Instructions for the task: Copy exactly the lines of the data below that run from the line holding "brown box [357,220,408,263]" through the line holding "none -> brown carton [325,65,374,159]", both ends included.

━━━ Data extracts ━━━

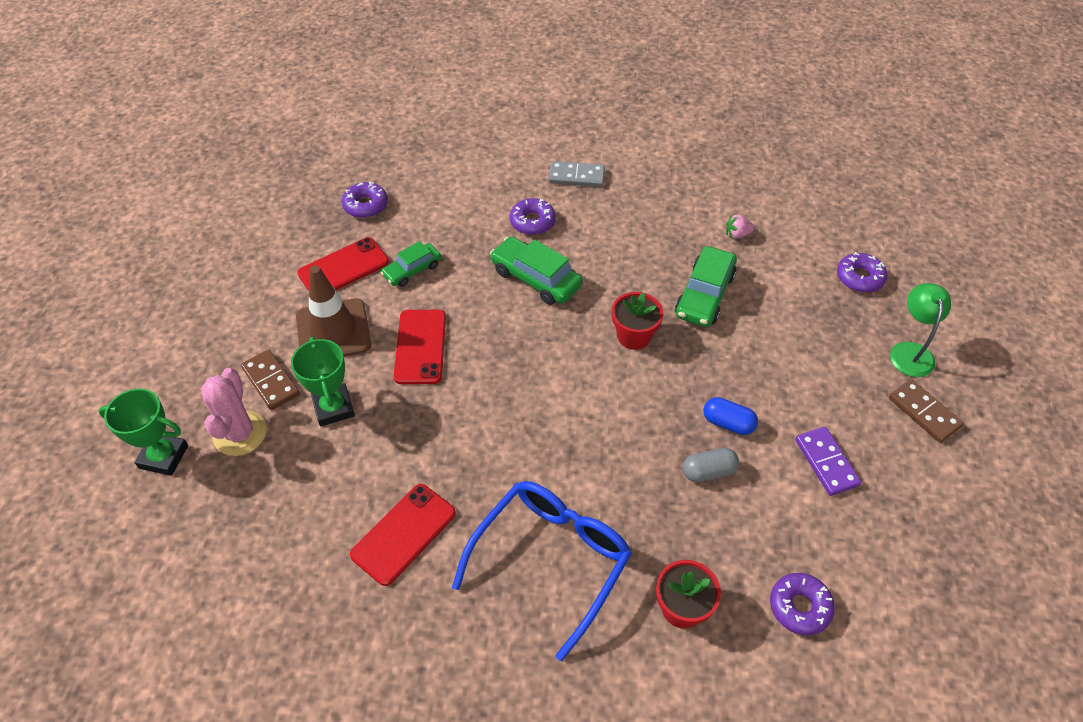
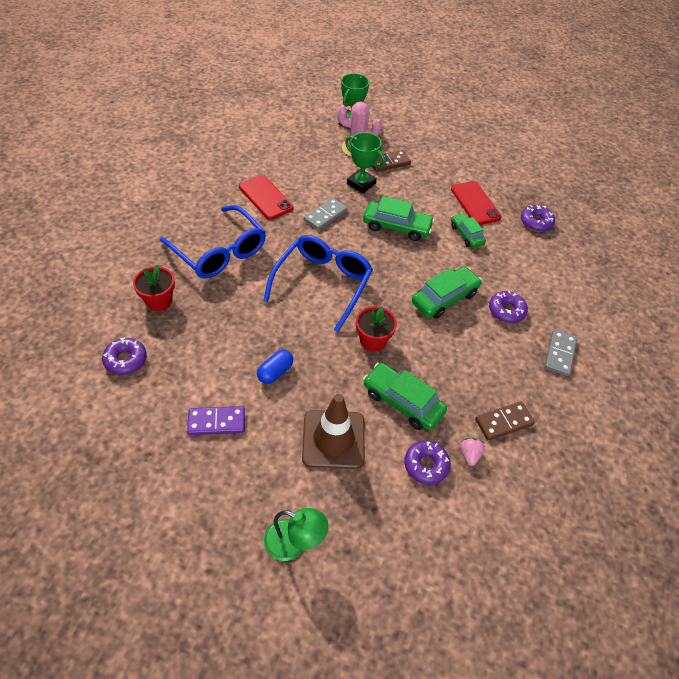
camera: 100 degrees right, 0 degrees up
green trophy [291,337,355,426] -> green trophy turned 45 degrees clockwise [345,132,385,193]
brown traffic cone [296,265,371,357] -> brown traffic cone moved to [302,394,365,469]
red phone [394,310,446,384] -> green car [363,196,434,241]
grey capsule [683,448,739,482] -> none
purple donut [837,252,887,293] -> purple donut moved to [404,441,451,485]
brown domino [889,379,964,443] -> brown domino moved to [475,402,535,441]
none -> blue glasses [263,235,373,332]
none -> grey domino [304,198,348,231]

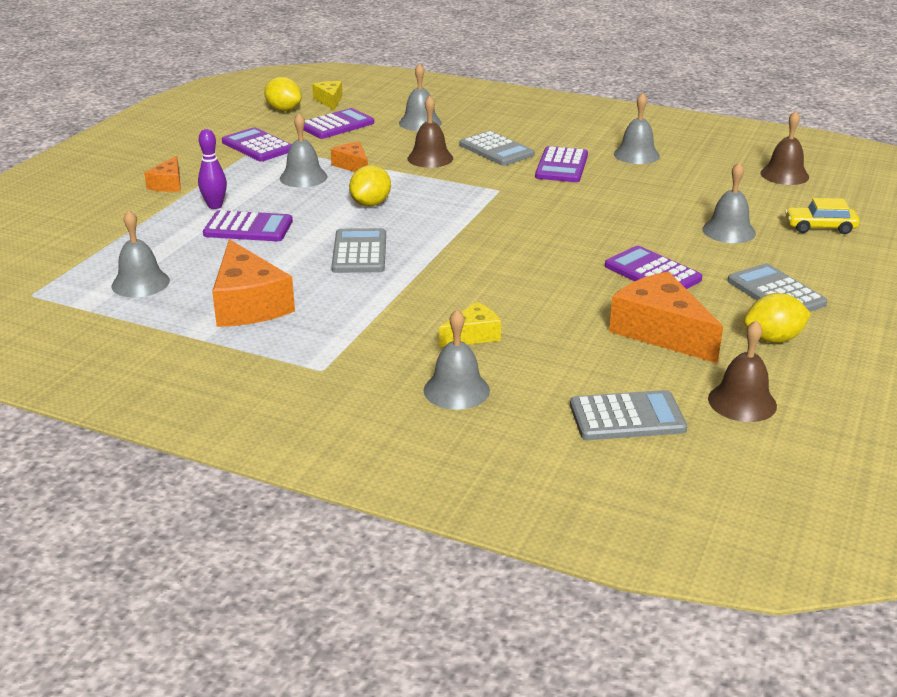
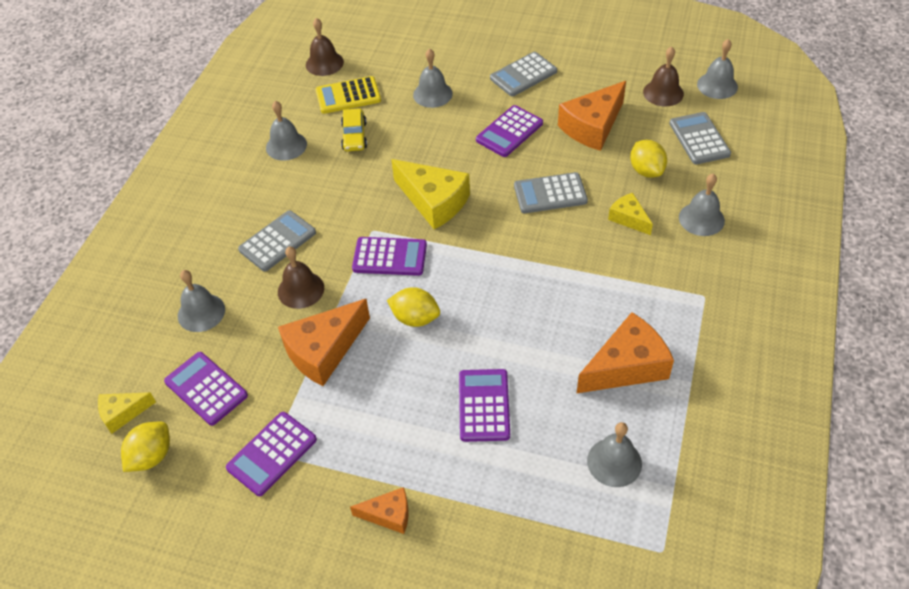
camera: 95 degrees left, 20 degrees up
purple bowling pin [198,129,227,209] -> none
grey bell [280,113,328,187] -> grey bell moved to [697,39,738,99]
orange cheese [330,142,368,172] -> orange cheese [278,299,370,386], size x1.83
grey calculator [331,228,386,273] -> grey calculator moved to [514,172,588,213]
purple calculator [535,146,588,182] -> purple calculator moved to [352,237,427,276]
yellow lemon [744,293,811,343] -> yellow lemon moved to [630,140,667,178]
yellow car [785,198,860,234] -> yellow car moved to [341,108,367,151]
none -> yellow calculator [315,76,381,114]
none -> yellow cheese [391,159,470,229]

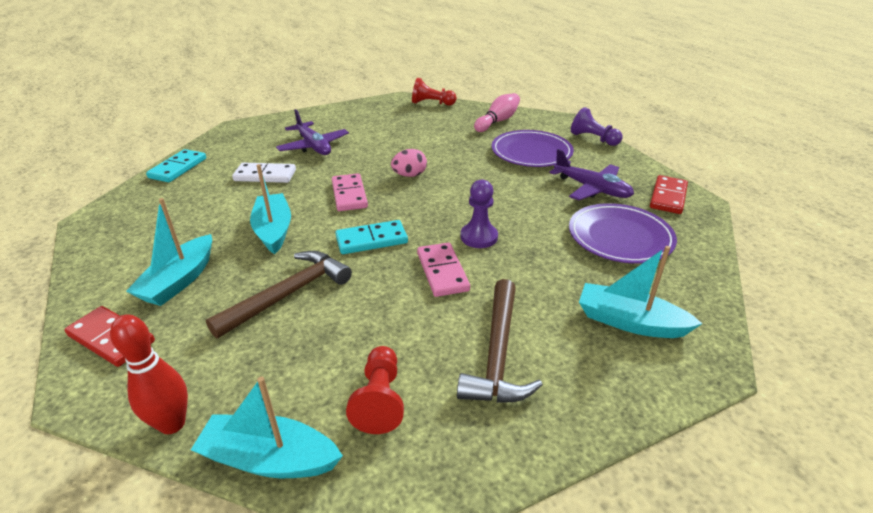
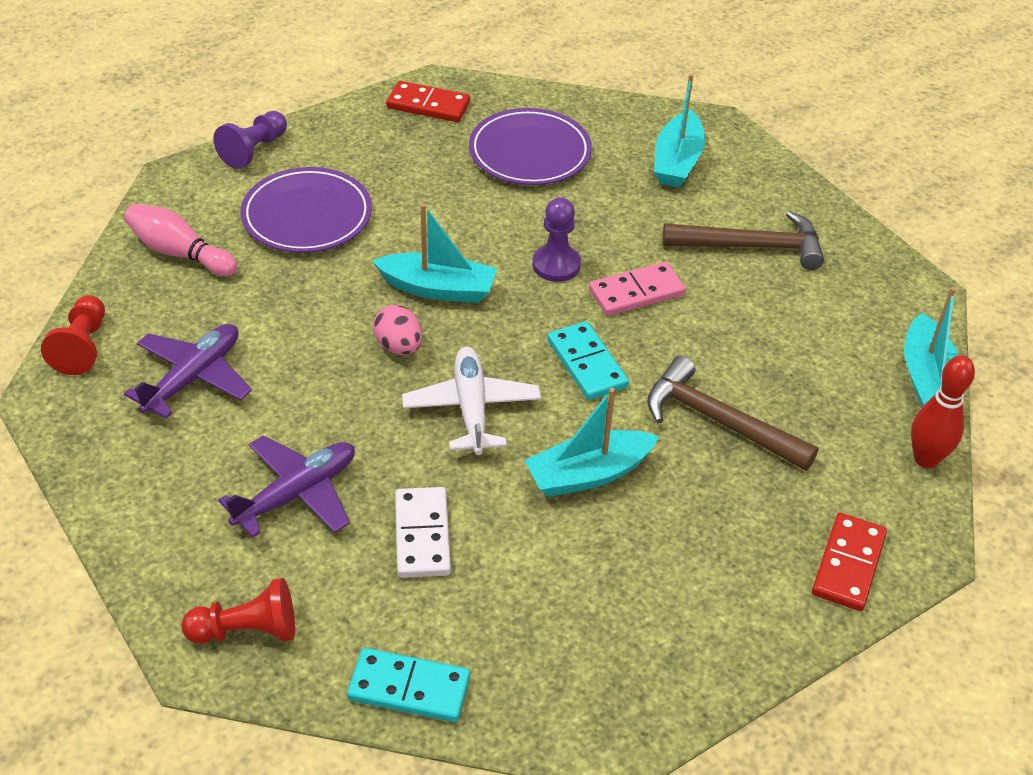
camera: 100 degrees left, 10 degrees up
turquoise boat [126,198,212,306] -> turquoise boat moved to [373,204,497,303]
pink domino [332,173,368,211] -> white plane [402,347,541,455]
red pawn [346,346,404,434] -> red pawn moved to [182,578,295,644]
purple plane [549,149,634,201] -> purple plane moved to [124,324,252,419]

━━━
━━━ Data extracts ━━━

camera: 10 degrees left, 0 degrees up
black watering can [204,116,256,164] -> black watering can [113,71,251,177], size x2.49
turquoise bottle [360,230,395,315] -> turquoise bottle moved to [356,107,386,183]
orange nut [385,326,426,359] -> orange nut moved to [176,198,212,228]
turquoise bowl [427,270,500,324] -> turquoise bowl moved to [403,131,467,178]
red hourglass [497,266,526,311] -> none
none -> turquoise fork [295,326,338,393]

━━━
━━━ Data extracts ━━━

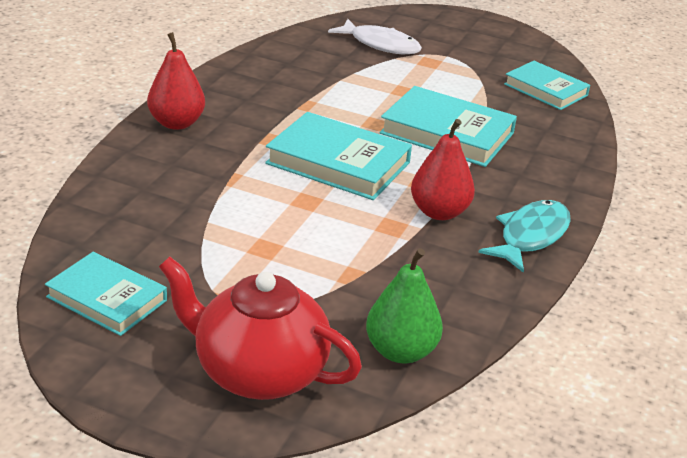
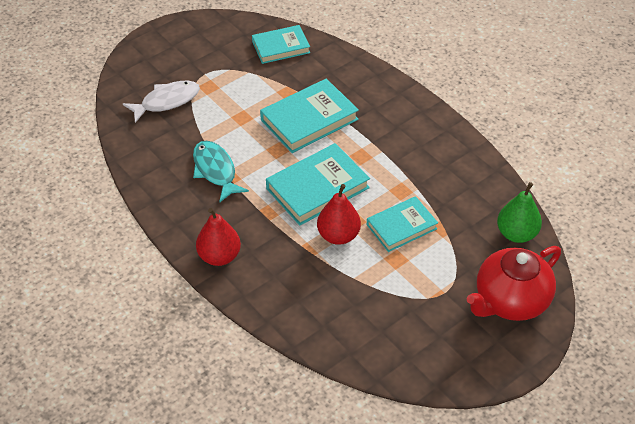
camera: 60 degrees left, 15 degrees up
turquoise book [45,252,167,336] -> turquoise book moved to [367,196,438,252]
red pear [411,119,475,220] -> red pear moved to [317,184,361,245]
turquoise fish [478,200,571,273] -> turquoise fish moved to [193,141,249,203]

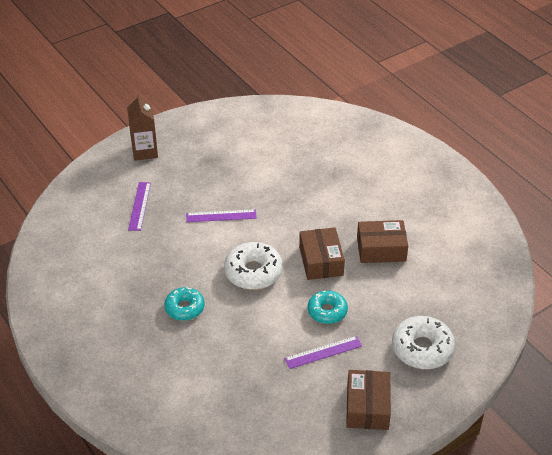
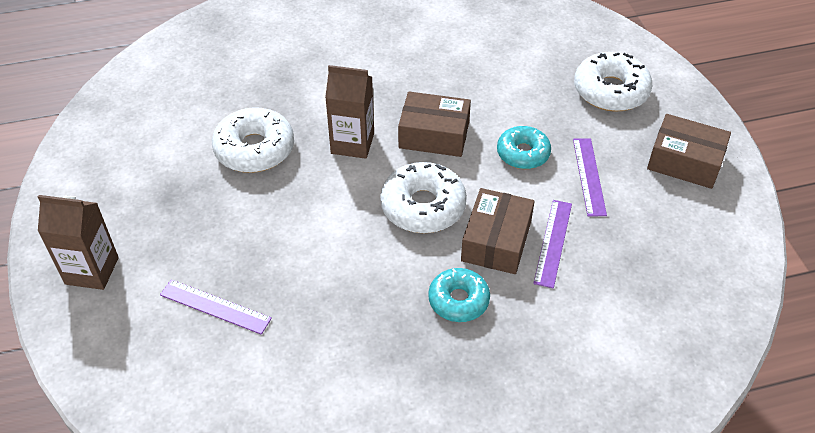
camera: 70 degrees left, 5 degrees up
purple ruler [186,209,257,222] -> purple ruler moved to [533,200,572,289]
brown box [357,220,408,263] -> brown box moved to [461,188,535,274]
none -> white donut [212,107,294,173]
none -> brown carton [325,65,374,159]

━━━

Response:
brown box [357,220,408,263] -> brown box moved to [461,188,535,274]
none -> white donut [212,107,294,173]
none -> brown carton [325,65,374,159]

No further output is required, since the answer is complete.